# [RECORD SET]

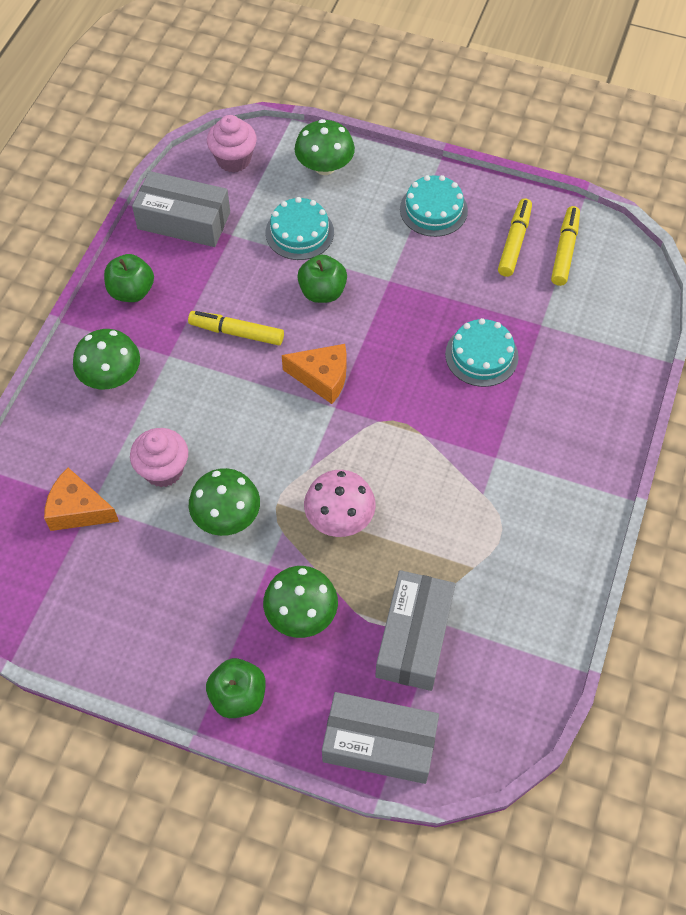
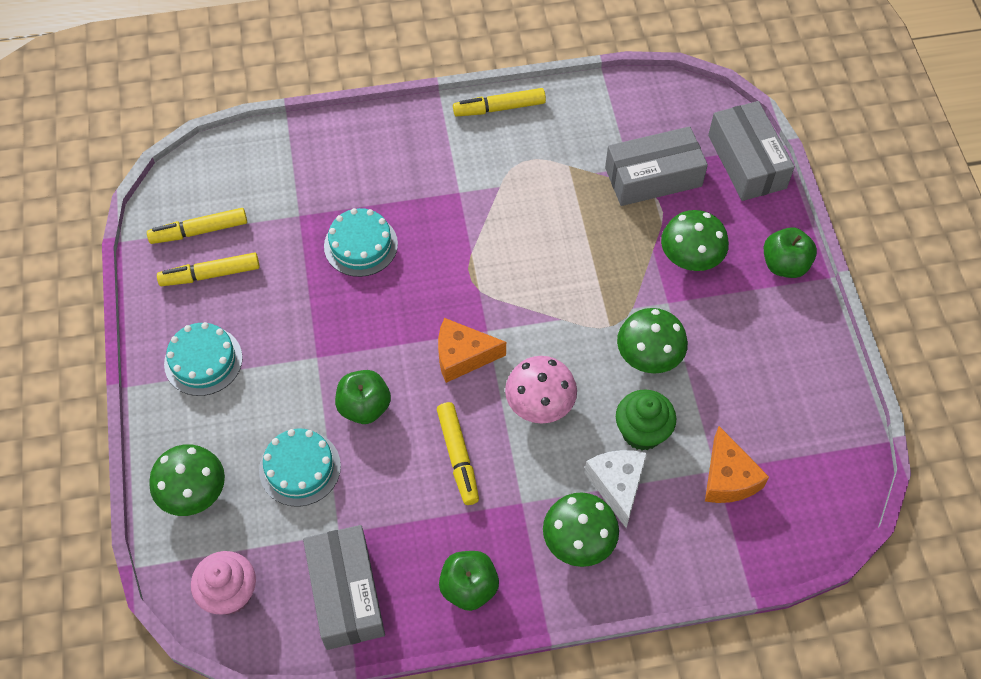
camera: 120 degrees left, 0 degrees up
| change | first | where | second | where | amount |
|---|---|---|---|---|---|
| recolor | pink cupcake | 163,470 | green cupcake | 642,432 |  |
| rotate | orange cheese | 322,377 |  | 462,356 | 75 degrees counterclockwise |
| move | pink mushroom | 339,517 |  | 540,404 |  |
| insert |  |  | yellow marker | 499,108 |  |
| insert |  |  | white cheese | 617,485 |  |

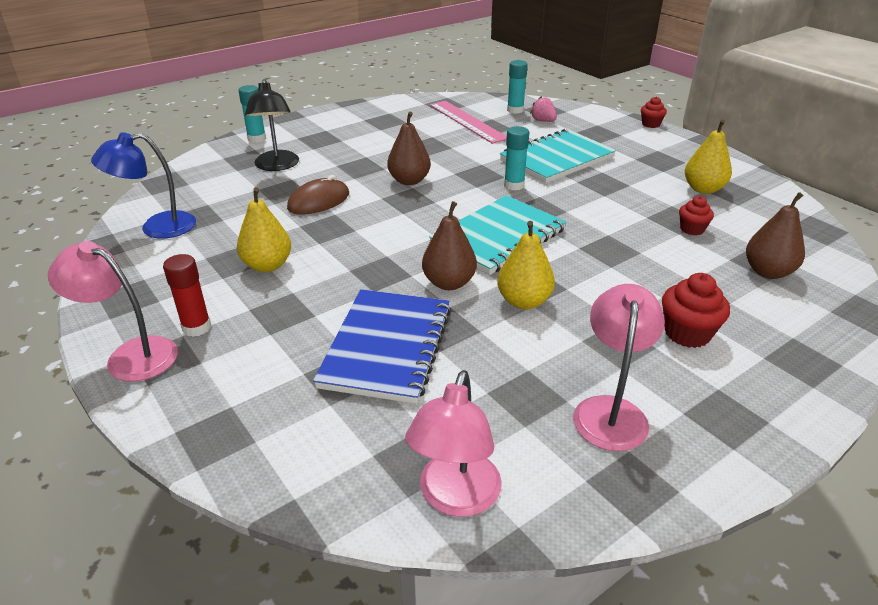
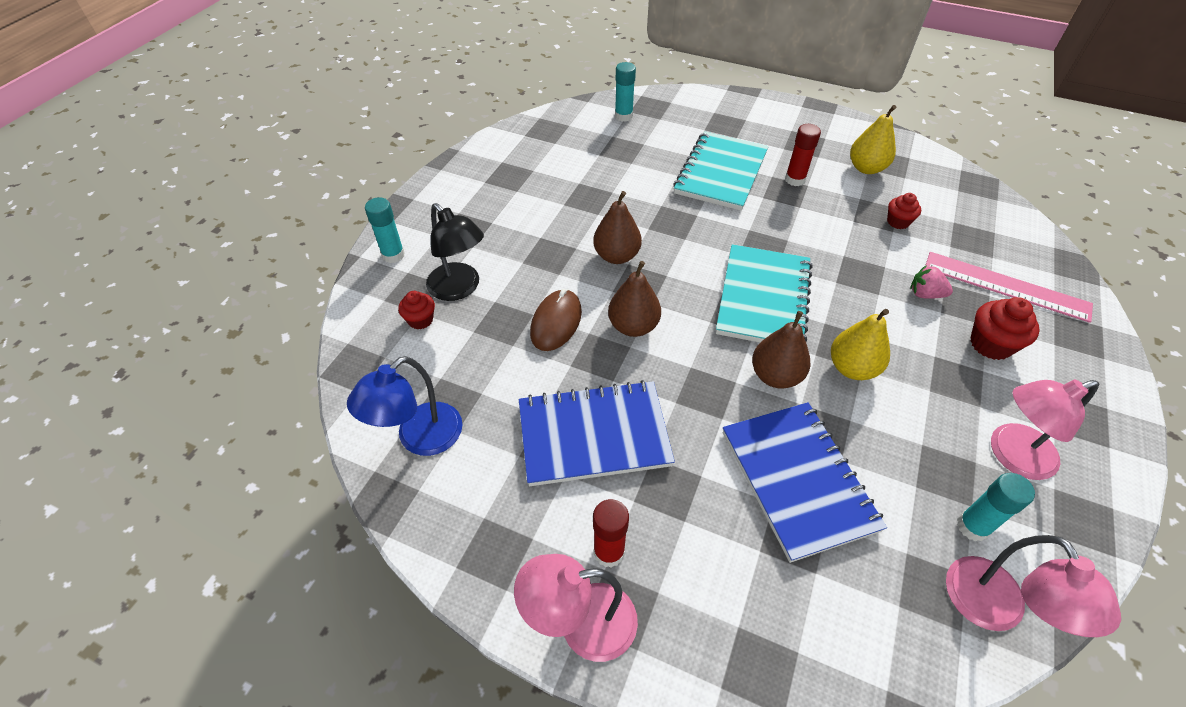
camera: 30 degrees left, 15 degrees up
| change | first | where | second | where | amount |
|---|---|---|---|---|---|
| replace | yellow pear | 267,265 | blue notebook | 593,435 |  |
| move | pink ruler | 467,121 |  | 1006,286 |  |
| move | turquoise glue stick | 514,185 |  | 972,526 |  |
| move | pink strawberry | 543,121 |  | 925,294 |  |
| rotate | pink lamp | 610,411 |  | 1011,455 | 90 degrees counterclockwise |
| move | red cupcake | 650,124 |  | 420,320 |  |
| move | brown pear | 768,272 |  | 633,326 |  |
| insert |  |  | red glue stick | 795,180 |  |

# [YOUR INSTRUCTIONS]
The task calls for every record to be transcribed exactly, with no images included.

# [ANSWER BELOW]
camera: 120 degrees left, 0 degrees up
| change | first | where | second | where | amount |
|---|---|---|---|---|---|
| recolor | pink cupcake | 163,470 | green cupcake | 642,432 |  |
| rotate | orange cheese | 322,377 |  | 462,356 | 75 degrees counterclockwise |
| move | pink mushroom | 339,517 |  | 540,404 |  |
| insert |  |  | yellow marker | 499,108 |  |
| insert |  |  | white cheese | 617,485 |  |

camera: 30 degrees left, 15 degrees up
| change | first | where | second | where | amount |
|---|---|---|---|---|---|
| replace | yellow pear | 267,265 | blue notebook | 593,435 |  |
| move | pink ruler | 467,121 |  | 1006,286 |  |
| move | turquoise glue stick | 514,185 |  | 972,526 |  |
| move | pink strawberry | 543,121 |  | 925,294 |  |
| rotate | pink lamp | 610,411 |  | 1011,455 | 90 degrees counterclockwise |
| move | red cupcake | 650,124 |  | 420,320 |  |
| move | brown pear | 768,272 |  | 633,326 |  |
| insert |  |  | red glue stick | 795,180 |  |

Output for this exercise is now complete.